> WHAT THIS TASK INVOLVES
Print every entry below again exactly as written, skipping the pictures.

> MATERIAL SUPPLIED
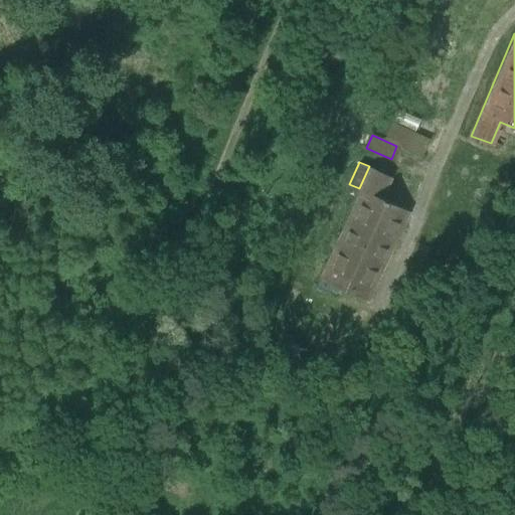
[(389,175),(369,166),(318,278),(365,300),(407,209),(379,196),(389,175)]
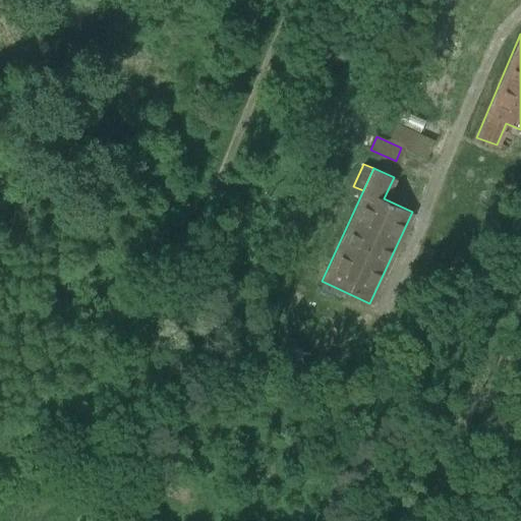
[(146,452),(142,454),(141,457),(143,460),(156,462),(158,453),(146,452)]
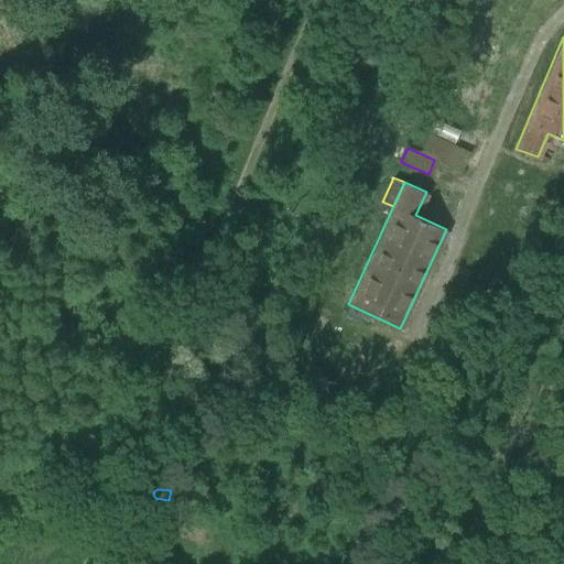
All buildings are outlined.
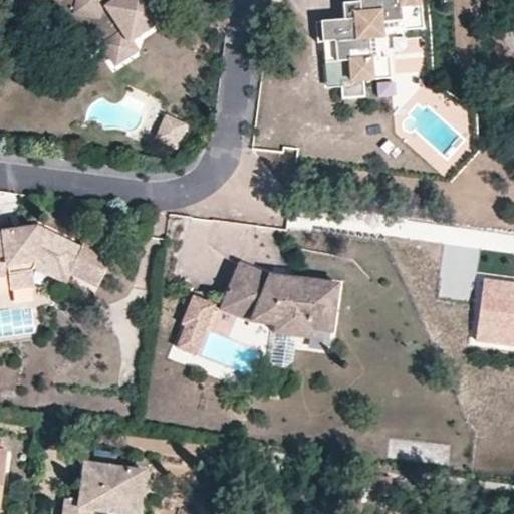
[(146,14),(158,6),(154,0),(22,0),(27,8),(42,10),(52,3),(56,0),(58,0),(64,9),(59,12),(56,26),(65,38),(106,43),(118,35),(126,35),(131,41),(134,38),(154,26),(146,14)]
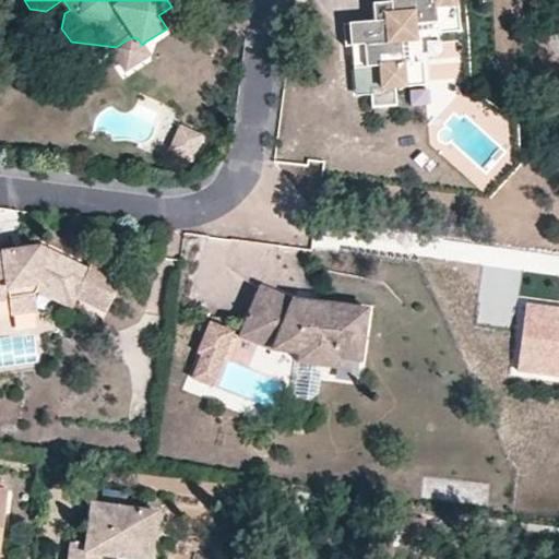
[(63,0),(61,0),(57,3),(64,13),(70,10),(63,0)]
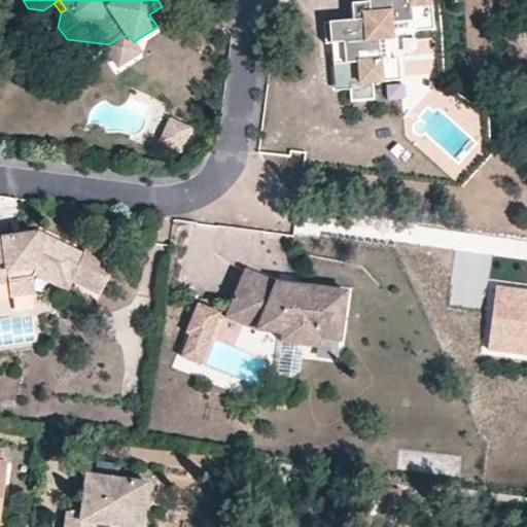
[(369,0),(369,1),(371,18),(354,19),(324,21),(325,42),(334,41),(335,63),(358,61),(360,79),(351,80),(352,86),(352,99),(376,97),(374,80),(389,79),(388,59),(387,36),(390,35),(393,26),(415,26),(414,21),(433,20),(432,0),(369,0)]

> ANSWER TO THIS EXERCISE
[(389,175),(369,166),(318,278),(365,300),(407,209),(379,196),(389,175)]
[(146,452),(142,454),(141,457),(143,460),(156,462),(158,453),(146,452)]
All buildings are outlined.
[(146,14),(158,6),(154,0),(22,0),(27,8),(42,10),(52,3),(56,0),(58,0),(64,9),(59,12),(56,26),(65,38),(106,43),(118,35),(126,35),(131,41),(134,38),(154,26),(146,14)]
[(63,0),(61,0),(57,3),(64,13),(70,10),(63,0)]
[(369,0),(369,1),(371,18),(354,19),(324,21),(325,42),(334,41),(335,63),(358,61),(360,79),(351,80),(352,86),(352,99),(376,97),(374,80),(389,79),(388,59),(387,36),(390,35),(393,26),(415,26),(414,21),(433,20),(432,0),(369,0)]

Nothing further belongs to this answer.